• Given exercise:
Switch every "rotated" to "turned" in the lines from the one with "blue square: moved 13 px left, 7 px up" up to and including the one with "yellow L-shape: rotated 9 degrees clockwise", and write out only those lines with nothing else changed. Omit the pictures from the answer.

====== Provided records ======

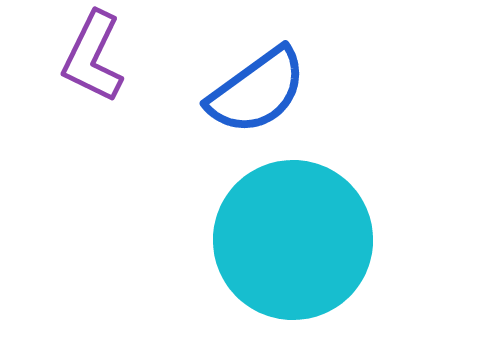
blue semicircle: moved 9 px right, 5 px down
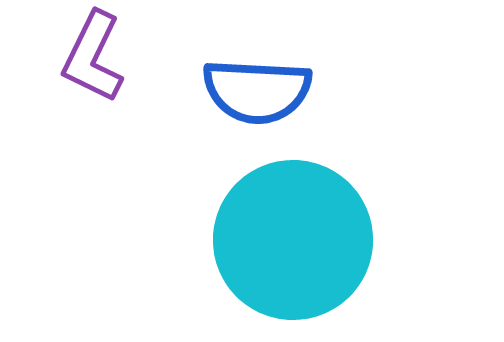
blue semicircle: rotated 39 degrees clockwise
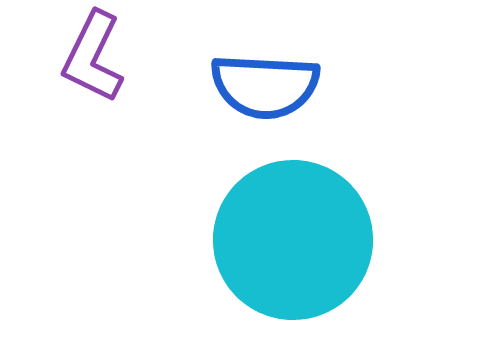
blue semicircle: moved 8 px right, 5 px up
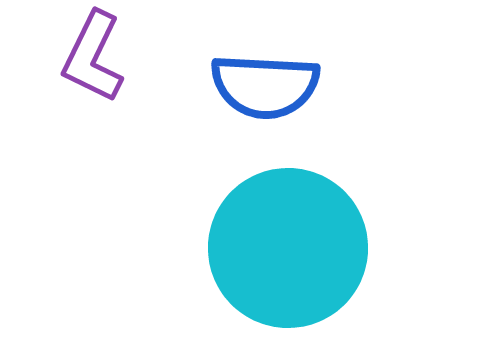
cyan circle: moved 5 px left, 8 px down
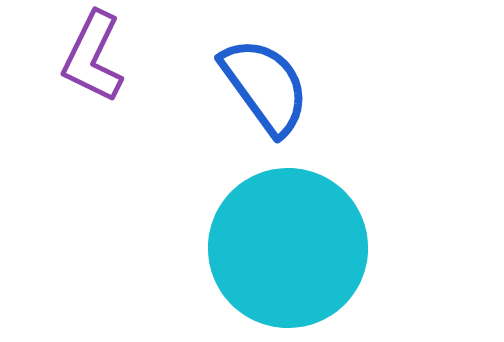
blue semicircle: rotated 129 degrees counterclockwise
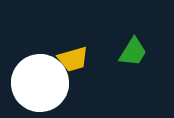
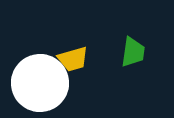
green trapezoid: rotated 24 degrees counterclockwise
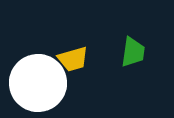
white circle: moved 2 px left
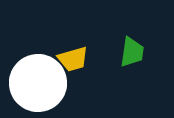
green trapezoid: moved 1 px left
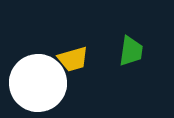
green trapezoid: moved 1 px left, 1 px up
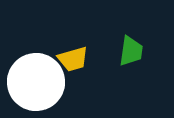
white circle: moved 2 px left, 1 px up
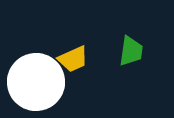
yellow trapezoid: rotated 8 degrees counterclockwise
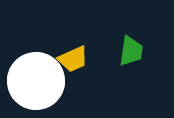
white circle: moved 1 px up
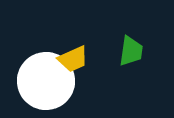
white circle: moved 10 px right
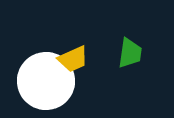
green trapezoid: moved 1 px left, 2 px down
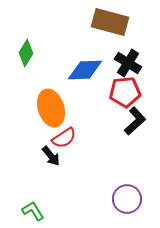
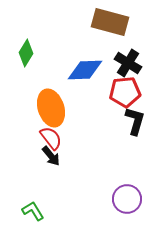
black L-shape: rotated 32 degrees counterclockwise
red semicircle: moved 13 px left; rotated 95 degrees counterclockwise
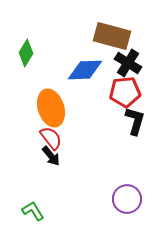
brown rectangle: moved 2 px right, 14 px down
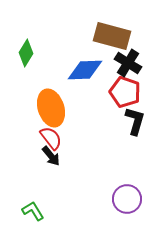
red pentagon: rotated 24 degrees clockwise
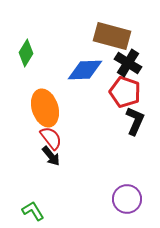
orange ellipse: moved 6 px left
black L-shape: rotated 8 degrees clockwise
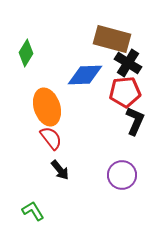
brown rectangle: moved 3 px down
blue diamond: moved 5 px down
red pentagon: rotated 24 degrees counterclockwise
orange ellipse: moved 2 px right, 1 px up
black arrow: moved 9 px right, 14 px down
purple circle: moved 5 px left, 24 px up
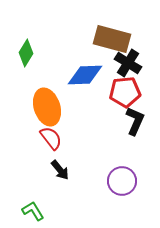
purple circle: moved 6 px down
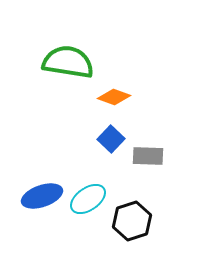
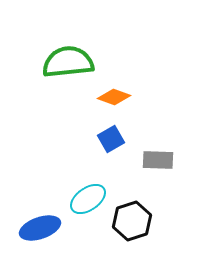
green semicircle: rotated 15 degrees counterclockwise
blue square: rotated 16 degrees clockwise
gray rectangle: moved 10 px right, 4 px down
blue ellipse: moved 2 px left, 32 px down
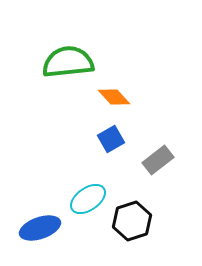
orange diamond: rotated 28 degrees clockwise
gray rectangle: rotated 40 degrees counterclockwise
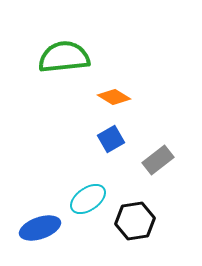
green semicircle: moved 4 px left, 5 px up
orange diamond: rotated 16 degrees counterclockwise
black hexagon: moved 3 px right; rotated 9 degrees clockwise
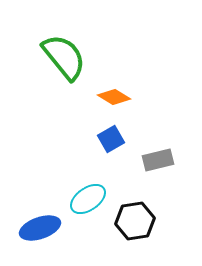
green semicircle: rotated 57 degrees clockwise
gray rectangle: rotated 24 degrees clockwise
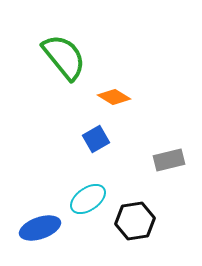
blue square: moved 15 px left
gray rectangle: moved 11 px right
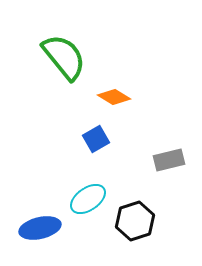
black hexagon: rotated 9 degrees counterclockwise
blue ellipse: rotated 6 degrees clockwise
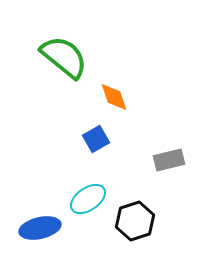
green semicircle: rotated 12 degrees counterclockwise
orange diamond: rotated 40 degrees clockwise
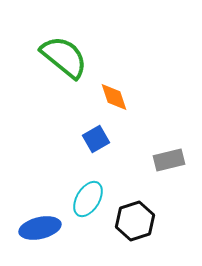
cyan ellipse: rotated 24 degrees counterclockwise
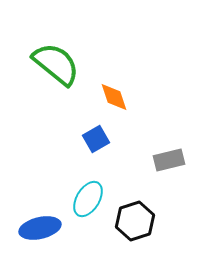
green semicircle: moved 8 px left, 7 px down
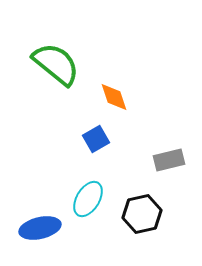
black hexagon: moved 7 px right, 7 px up; rotated 6 degrees clockwise
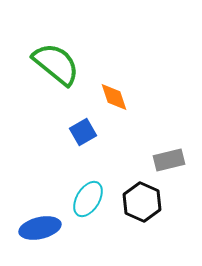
blue square: moved 13 px left, 7 px up
black hexagon: moved 12 px up; rotated 24 degrees counterclockwise
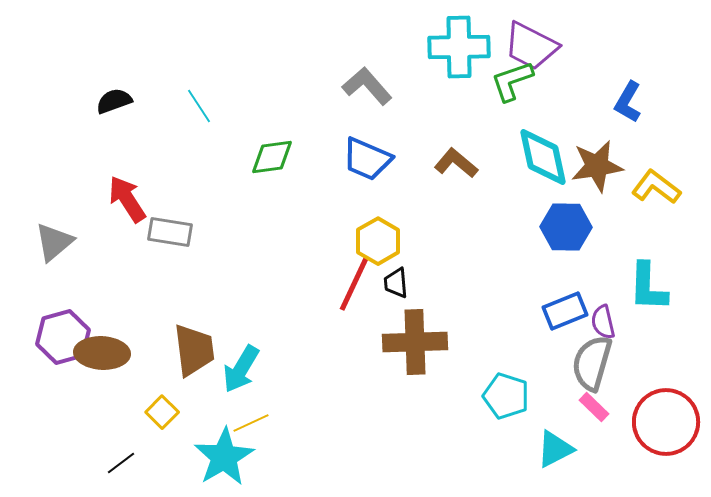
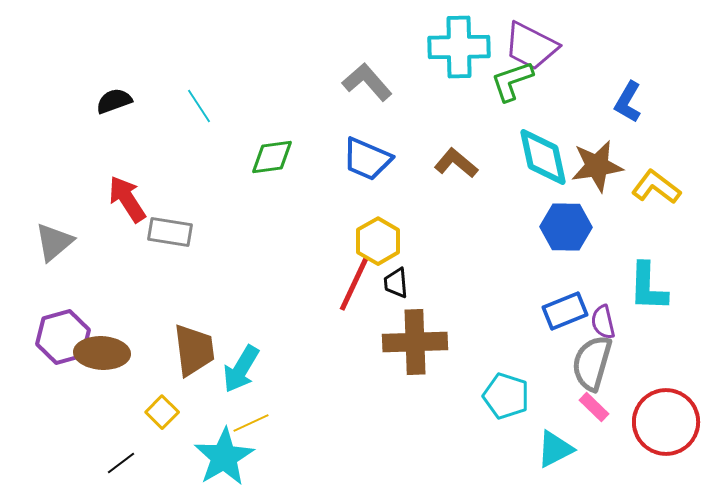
gray L-shape: moved 4 px up
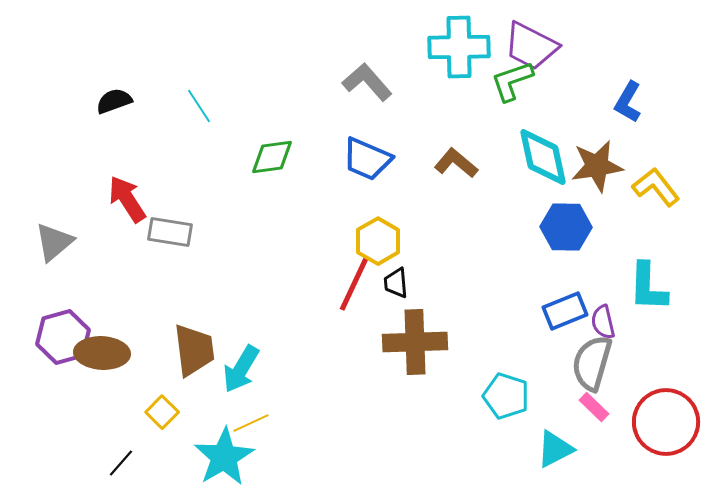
yellow L-shape: rotated 15 degrees clockwise
black line: rotated 12 degrees counterclockwise
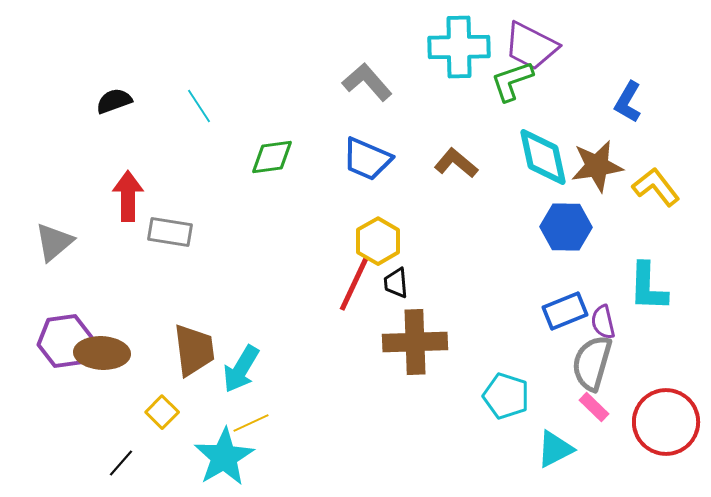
red arrow: moved 1 px right, 3 px up; rotated 33 degrees clockwise
purple hexagon: moved 2 px right, 4 px down; rotated 8 degrees clockwise
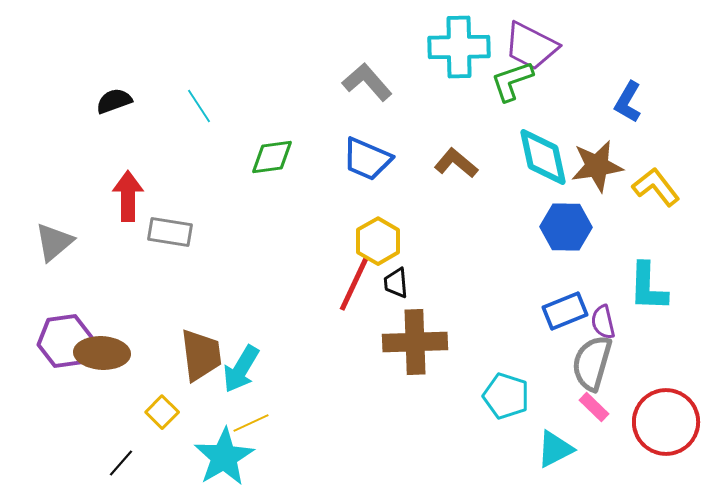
brown trapezoid: moved 7 px right, 5 px down
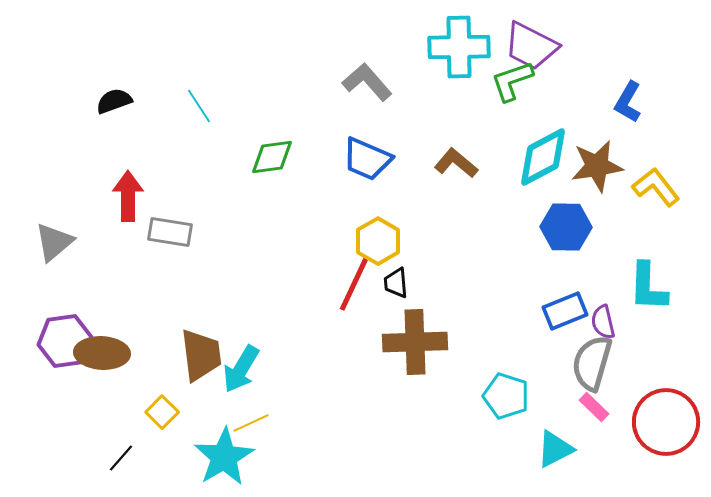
cyan diamond: rotated 74 degrees clockwise
black line: moved 5 px up
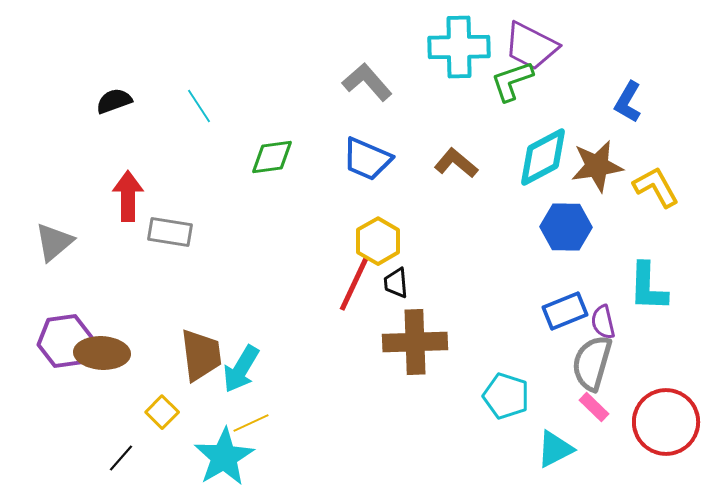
yellow L-shape: rotated 9 degrees clockwise
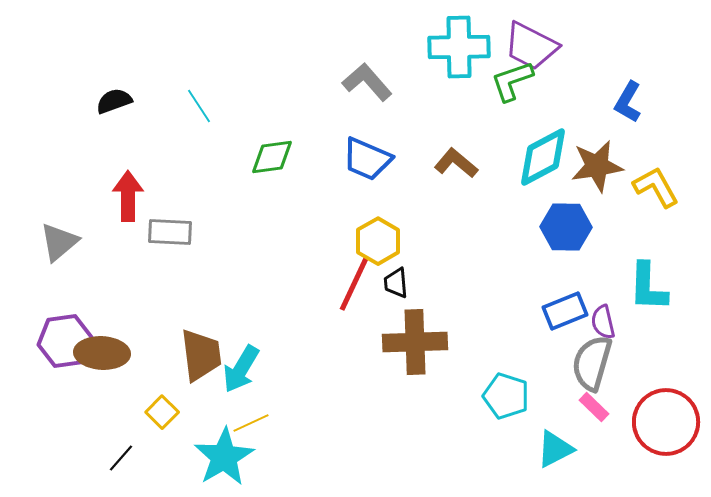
gray rectangle: rotated 6 degrees counterclockwise
gray triangle: moved 5 px right
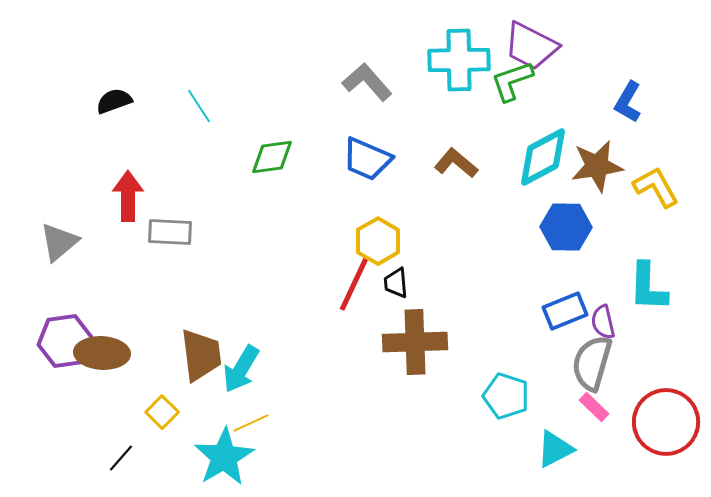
cyan cross: moved 13 px down
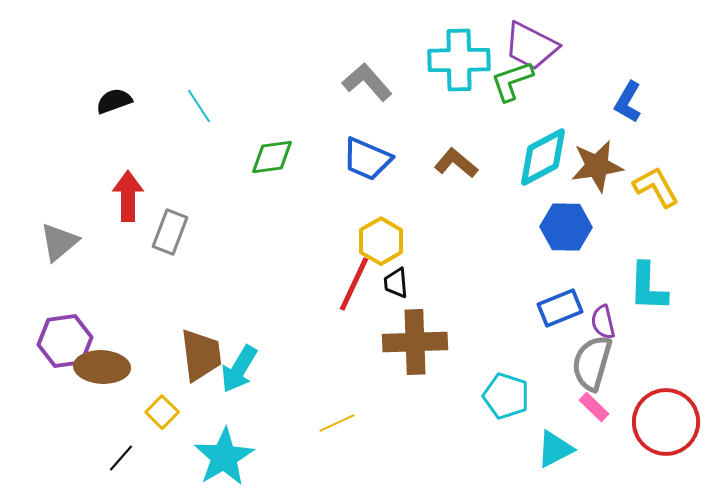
gray rectangle: rotated 72 degrees counterclockwise
yellow hexagon: moved 3 px right
blue rectangle: moved 5 px left, 3 px up
brown ellipse: moved 14 px down
cyan arrow: moved 2 px left
yellow line: moved 86 px right
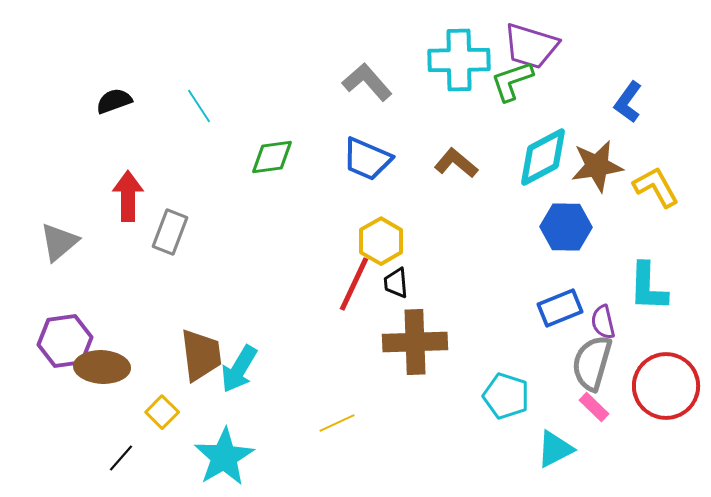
purple trapezoid: rotated 10 degrees counterclockwise
blue L-shape: rotated 6 degrees clockwise
red circle: moved 36 px up
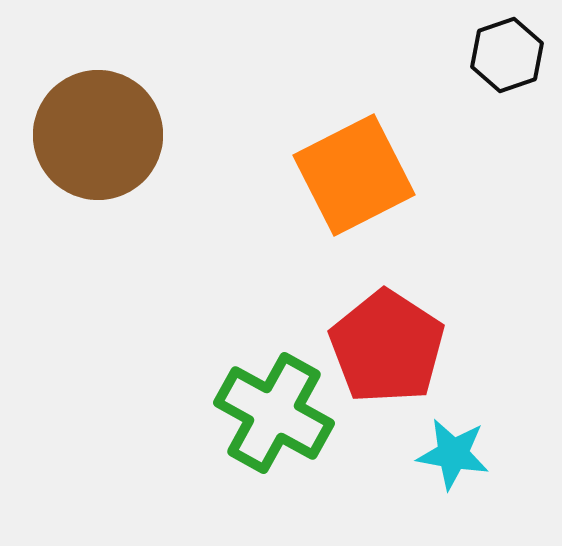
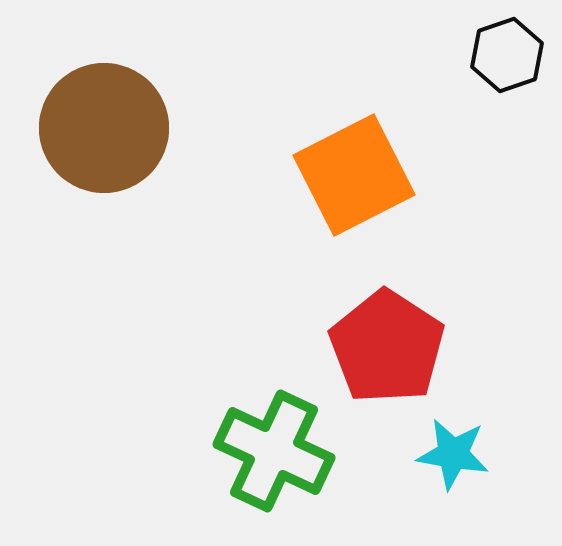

======

• Worked answer:
blue square: moved 13 px left, 7 px up
black hexagon: moved 12 px up; turned 24 degrees counterclockwise
gray L-shape: moved 4 px up
yellow L-shape: turned 15 degrees clockwise
black line: turned 12 degrees counterclockwise
red arrow: moved 1 px right, 3 px up; turned 33 degrees clockwise
purple hexagon: moved 2 px right, 4 px down; turned 8 degrees clockwise
brown trapezoid: moved 7 px right, 5 px down
cyan diamond: turned 74 degrees clockwise
black line: moved 5 px up
yellow L-shape: turned 9 degrees clockwise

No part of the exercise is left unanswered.